STUDY MATERIAL>

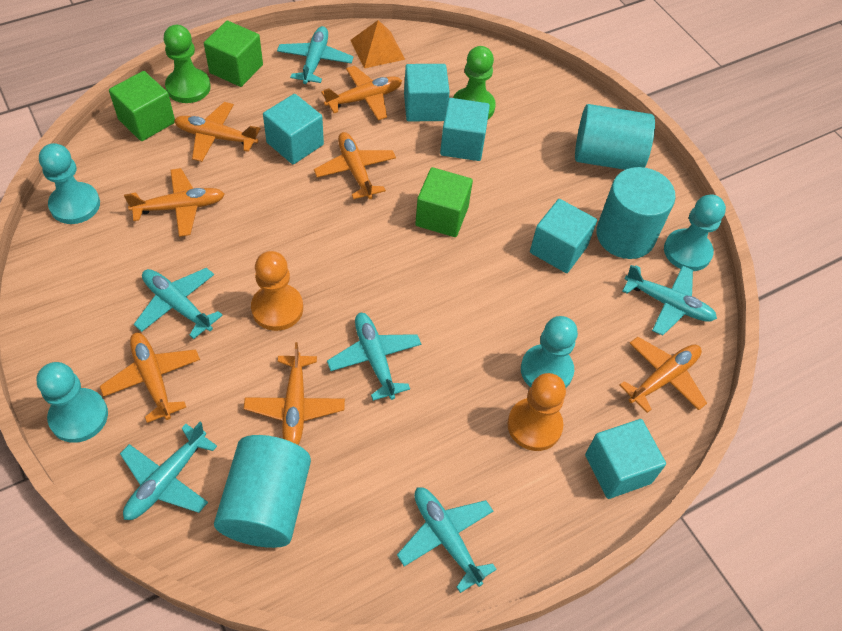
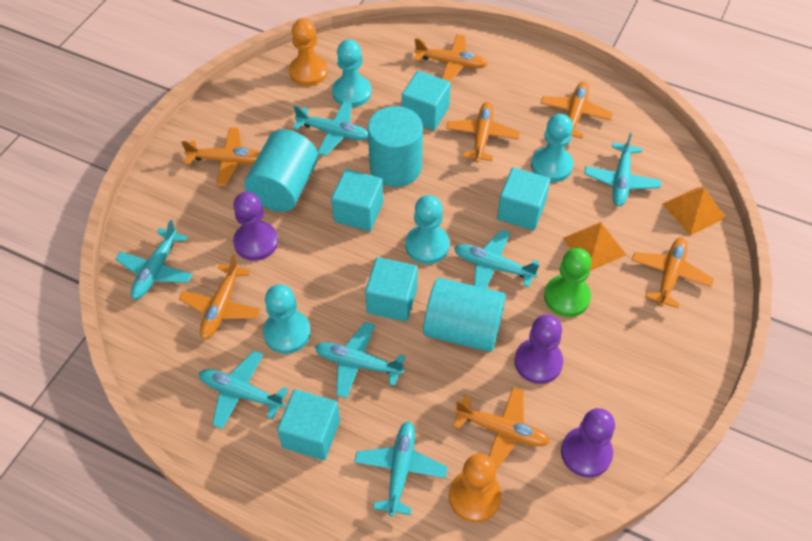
green cube: 3 -> 0
green pawn: 2 -> 1
orange pyramid: 1 -> 2
purple pawn: 0 -> 3
turquoise plane: 6 -> 7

TASK DETAILS> Return all of the material precisely as written. No picture belongs in it.

EXPECTED ANSWER>
green cube: 3 -> 0
green pawn: 2 -> 1
orange pyramid: 1 -> 2
purple pawn: 0 -> 3
turquoise plane: 6 -> 7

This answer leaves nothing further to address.